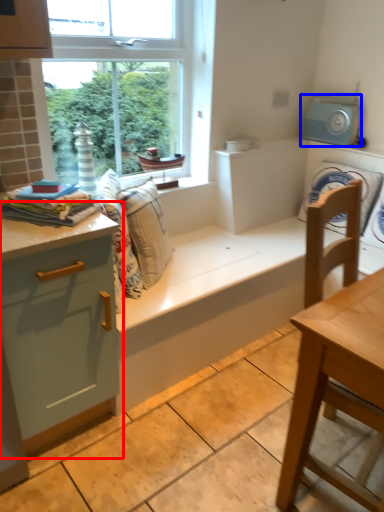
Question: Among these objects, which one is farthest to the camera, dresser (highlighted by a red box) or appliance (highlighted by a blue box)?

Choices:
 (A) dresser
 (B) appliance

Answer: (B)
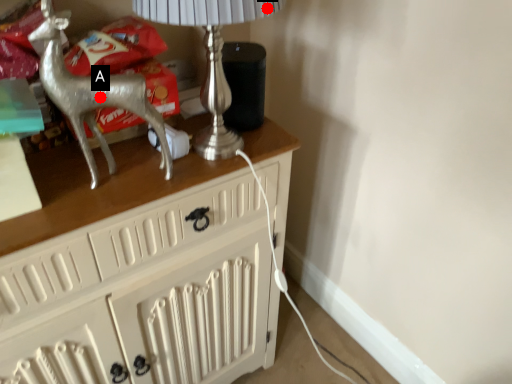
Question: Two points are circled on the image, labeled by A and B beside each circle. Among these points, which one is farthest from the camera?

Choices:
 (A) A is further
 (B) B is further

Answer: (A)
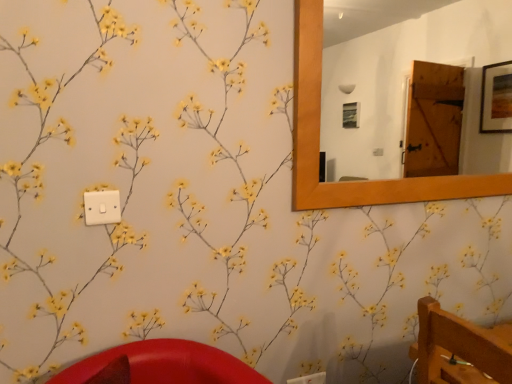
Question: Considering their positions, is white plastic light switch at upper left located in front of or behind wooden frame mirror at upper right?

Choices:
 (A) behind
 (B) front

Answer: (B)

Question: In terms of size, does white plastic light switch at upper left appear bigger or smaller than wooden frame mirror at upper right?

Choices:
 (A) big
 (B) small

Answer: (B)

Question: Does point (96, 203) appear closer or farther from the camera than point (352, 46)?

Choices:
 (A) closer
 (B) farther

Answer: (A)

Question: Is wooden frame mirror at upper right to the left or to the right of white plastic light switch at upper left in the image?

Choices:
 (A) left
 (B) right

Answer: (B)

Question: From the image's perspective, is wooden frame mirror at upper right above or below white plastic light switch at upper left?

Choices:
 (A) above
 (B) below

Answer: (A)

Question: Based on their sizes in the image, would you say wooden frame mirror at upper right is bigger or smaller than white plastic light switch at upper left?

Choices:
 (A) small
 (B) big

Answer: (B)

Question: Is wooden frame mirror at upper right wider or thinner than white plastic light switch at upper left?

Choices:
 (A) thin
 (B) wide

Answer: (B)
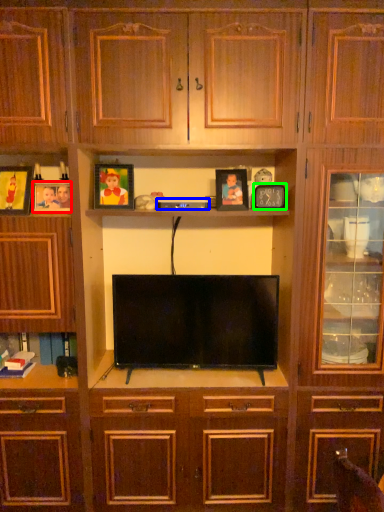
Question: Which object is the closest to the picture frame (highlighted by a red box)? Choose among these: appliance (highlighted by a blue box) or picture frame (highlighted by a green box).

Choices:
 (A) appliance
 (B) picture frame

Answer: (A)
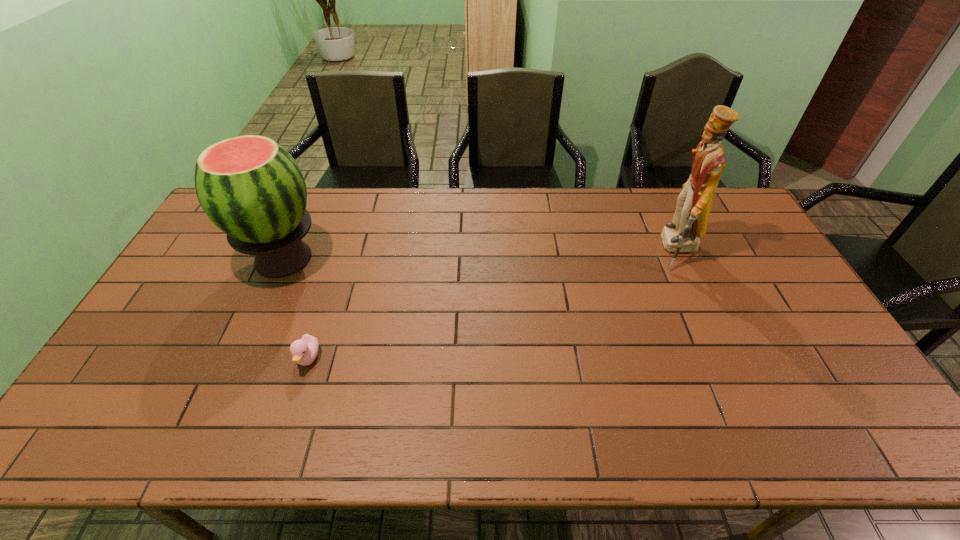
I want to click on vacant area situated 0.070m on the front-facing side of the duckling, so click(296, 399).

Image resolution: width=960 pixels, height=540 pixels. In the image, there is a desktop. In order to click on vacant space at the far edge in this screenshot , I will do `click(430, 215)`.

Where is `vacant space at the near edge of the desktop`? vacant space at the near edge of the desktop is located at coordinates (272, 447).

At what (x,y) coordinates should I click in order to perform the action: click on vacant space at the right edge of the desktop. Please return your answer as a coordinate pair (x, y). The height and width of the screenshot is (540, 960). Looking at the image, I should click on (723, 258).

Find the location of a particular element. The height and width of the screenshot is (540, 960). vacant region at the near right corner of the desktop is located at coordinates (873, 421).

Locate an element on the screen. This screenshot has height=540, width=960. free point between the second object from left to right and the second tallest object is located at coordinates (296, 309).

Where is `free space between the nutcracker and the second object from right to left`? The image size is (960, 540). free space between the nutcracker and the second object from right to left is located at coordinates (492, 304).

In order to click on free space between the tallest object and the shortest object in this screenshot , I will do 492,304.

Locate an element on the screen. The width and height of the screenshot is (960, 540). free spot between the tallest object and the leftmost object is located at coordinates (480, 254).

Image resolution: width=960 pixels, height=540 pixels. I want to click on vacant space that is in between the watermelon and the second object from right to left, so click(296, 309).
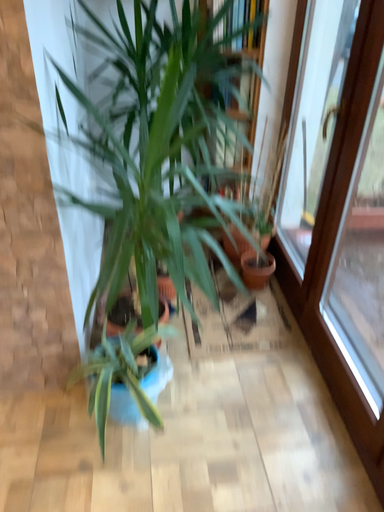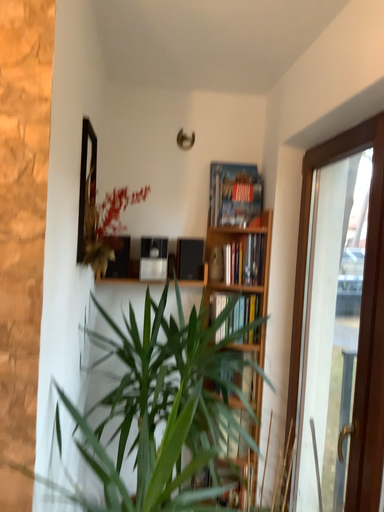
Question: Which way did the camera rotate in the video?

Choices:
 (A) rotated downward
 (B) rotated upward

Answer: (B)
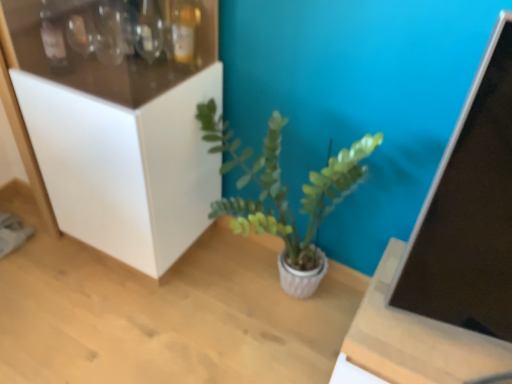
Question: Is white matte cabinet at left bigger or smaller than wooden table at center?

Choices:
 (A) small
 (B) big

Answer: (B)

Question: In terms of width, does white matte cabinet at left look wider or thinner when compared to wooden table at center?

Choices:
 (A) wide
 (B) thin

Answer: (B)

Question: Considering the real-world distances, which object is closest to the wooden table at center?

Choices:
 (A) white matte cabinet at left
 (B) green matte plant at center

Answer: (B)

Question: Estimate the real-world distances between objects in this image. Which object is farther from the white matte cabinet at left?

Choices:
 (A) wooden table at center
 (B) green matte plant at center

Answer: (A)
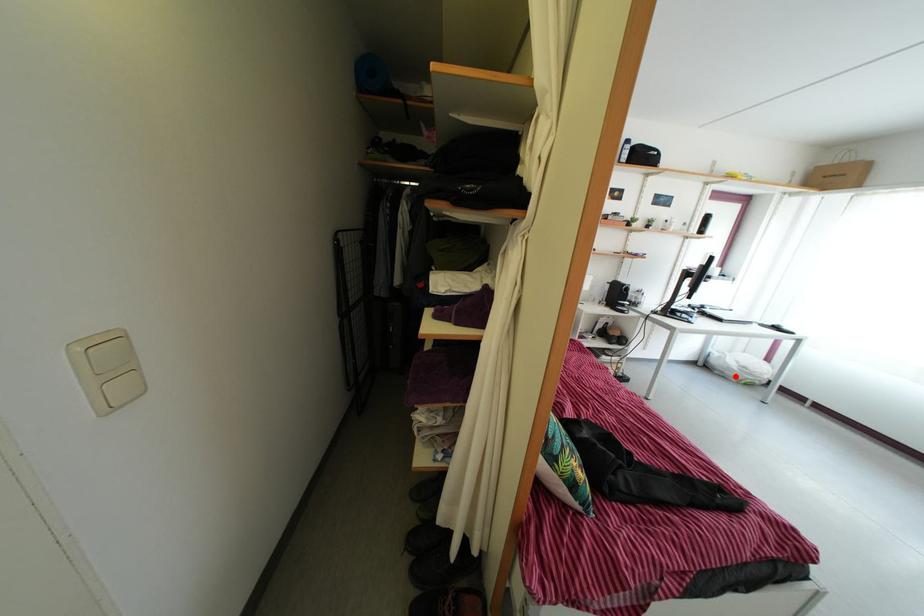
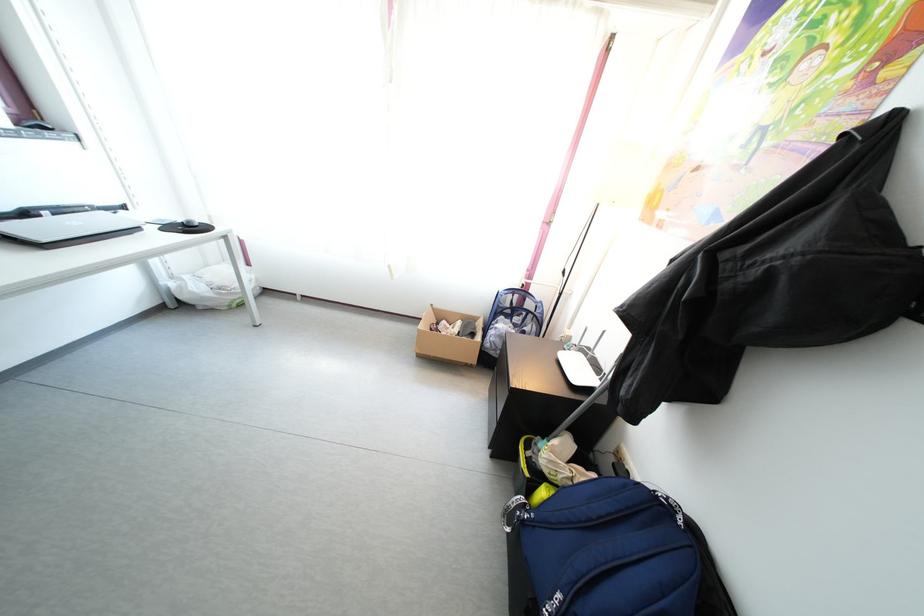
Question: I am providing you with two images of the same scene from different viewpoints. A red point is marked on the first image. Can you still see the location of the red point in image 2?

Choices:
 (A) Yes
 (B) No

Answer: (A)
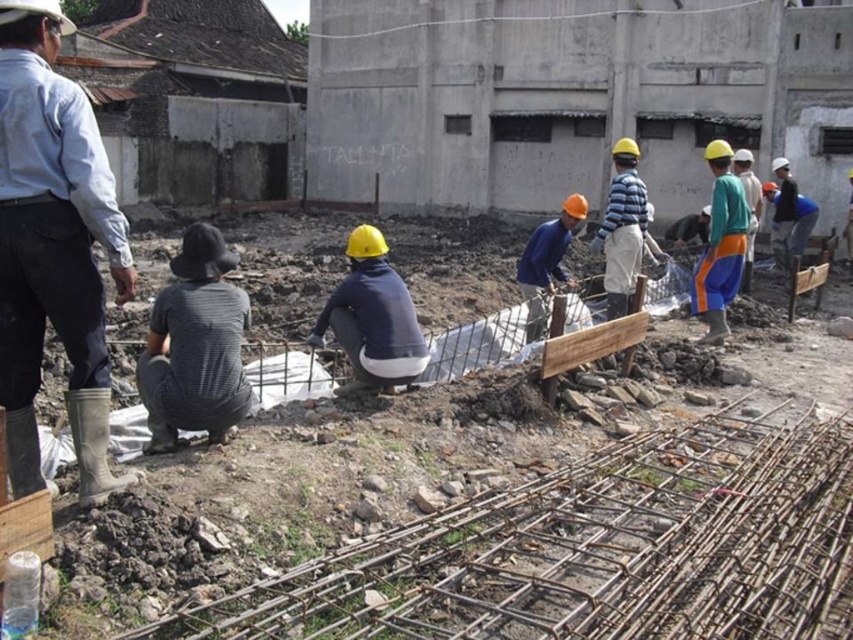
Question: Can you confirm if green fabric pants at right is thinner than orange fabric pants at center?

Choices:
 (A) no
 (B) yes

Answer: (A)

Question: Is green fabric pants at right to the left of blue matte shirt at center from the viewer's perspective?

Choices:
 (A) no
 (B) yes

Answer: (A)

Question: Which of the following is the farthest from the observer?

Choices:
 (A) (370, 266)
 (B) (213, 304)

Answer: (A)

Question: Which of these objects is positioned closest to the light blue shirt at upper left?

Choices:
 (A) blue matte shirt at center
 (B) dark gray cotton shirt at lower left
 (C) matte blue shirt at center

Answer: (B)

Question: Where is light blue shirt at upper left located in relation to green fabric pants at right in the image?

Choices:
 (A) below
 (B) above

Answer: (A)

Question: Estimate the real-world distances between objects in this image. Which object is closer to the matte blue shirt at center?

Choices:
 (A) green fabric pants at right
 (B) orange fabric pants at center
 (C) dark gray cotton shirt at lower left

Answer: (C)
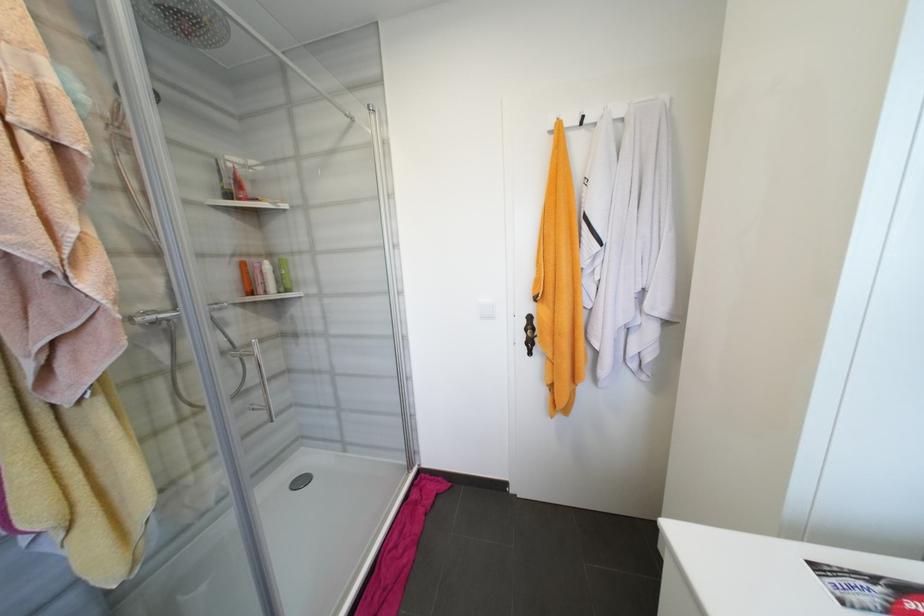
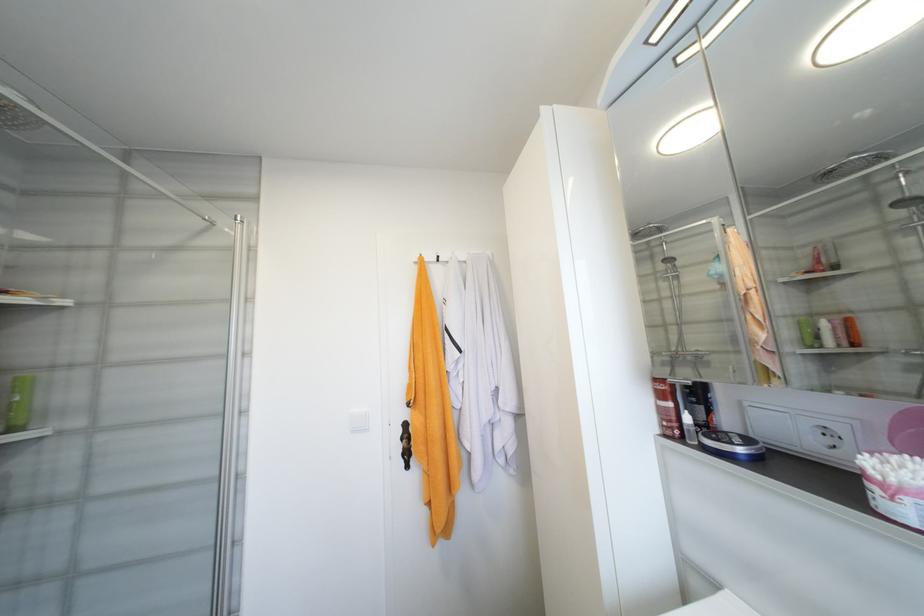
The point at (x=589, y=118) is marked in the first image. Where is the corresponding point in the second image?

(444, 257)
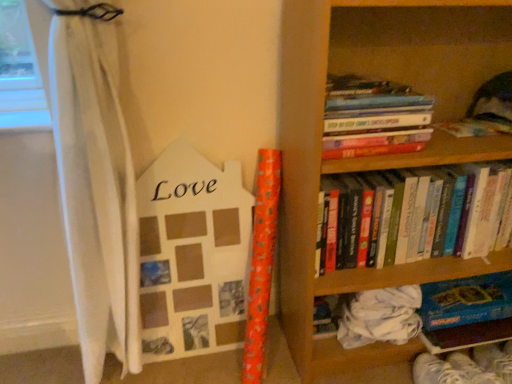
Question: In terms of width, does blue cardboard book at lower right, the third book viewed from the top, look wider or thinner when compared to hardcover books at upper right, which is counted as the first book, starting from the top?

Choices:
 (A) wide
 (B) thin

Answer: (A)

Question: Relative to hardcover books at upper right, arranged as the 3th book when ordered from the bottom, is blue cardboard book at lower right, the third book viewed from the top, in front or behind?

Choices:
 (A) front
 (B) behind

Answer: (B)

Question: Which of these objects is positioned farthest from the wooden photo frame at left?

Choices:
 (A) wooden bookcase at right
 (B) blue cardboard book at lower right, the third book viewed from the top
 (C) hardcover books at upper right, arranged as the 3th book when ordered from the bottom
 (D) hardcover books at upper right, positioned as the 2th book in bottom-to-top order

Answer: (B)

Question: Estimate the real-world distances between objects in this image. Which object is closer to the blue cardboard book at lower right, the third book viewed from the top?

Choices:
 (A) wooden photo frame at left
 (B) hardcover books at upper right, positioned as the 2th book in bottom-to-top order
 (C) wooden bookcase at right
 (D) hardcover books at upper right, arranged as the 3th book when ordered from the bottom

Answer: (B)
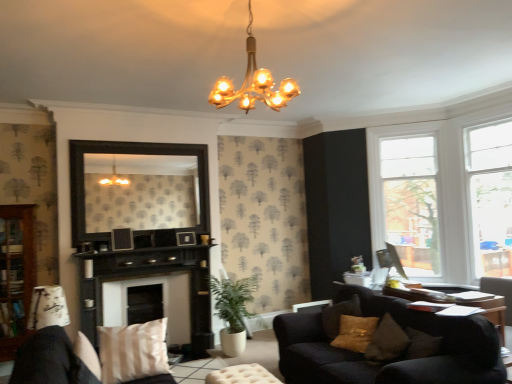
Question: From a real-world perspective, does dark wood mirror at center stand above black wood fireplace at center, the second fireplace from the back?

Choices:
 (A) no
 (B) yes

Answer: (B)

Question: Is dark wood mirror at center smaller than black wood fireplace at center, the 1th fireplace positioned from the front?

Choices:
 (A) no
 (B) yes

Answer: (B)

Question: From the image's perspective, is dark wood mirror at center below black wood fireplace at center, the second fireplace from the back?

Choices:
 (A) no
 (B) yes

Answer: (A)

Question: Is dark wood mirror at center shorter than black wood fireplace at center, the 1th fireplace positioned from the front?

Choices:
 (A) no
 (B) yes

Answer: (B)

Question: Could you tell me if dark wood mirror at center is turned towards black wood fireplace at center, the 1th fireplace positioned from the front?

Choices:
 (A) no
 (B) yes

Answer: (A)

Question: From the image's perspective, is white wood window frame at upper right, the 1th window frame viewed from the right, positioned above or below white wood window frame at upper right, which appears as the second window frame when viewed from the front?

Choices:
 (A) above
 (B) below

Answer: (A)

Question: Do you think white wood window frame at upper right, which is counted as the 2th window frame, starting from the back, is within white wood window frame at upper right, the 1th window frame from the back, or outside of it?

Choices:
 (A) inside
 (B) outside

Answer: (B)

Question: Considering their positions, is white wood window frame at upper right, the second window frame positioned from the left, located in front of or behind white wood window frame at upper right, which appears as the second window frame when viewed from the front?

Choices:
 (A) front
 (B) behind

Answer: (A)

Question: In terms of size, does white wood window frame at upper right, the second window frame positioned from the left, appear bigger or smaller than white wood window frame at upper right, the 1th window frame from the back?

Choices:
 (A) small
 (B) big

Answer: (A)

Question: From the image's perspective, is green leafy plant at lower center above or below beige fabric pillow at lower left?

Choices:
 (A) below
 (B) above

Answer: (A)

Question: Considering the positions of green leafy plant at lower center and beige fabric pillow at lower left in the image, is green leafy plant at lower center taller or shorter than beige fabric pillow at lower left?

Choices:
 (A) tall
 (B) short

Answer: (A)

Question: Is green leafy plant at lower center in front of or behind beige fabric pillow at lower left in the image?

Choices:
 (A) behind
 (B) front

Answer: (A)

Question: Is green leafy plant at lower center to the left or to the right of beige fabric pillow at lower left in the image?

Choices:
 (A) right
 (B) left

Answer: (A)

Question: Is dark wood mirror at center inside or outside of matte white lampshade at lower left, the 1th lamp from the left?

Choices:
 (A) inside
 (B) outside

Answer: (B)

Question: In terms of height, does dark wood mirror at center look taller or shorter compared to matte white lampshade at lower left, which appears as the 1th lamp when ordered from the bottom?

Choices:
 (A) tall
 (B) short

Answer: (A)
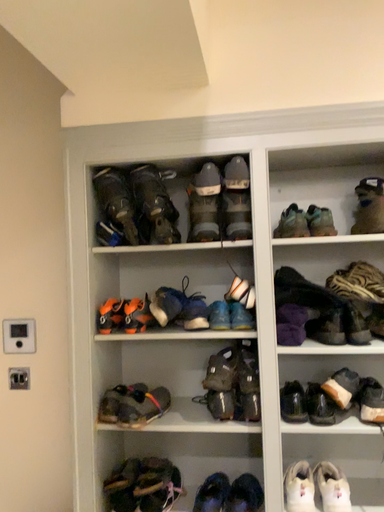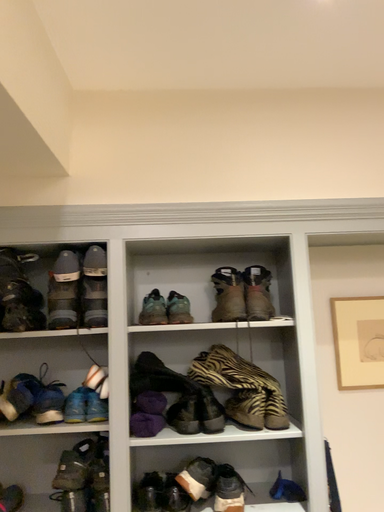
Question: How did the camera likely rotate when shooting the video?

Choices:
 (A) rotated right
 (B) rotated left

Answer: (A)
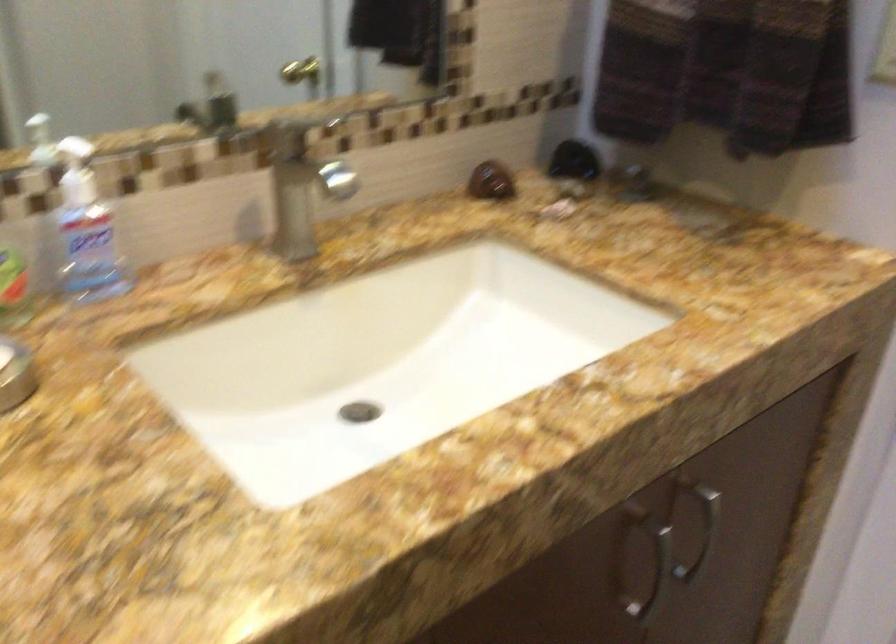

What you will do – Extract every line in the rows above that contains the string "rotated". Case counts.

Final answer –
 (A) rotated downward
 (B) rotated upward
 (A) rotated right
 (B) rotated left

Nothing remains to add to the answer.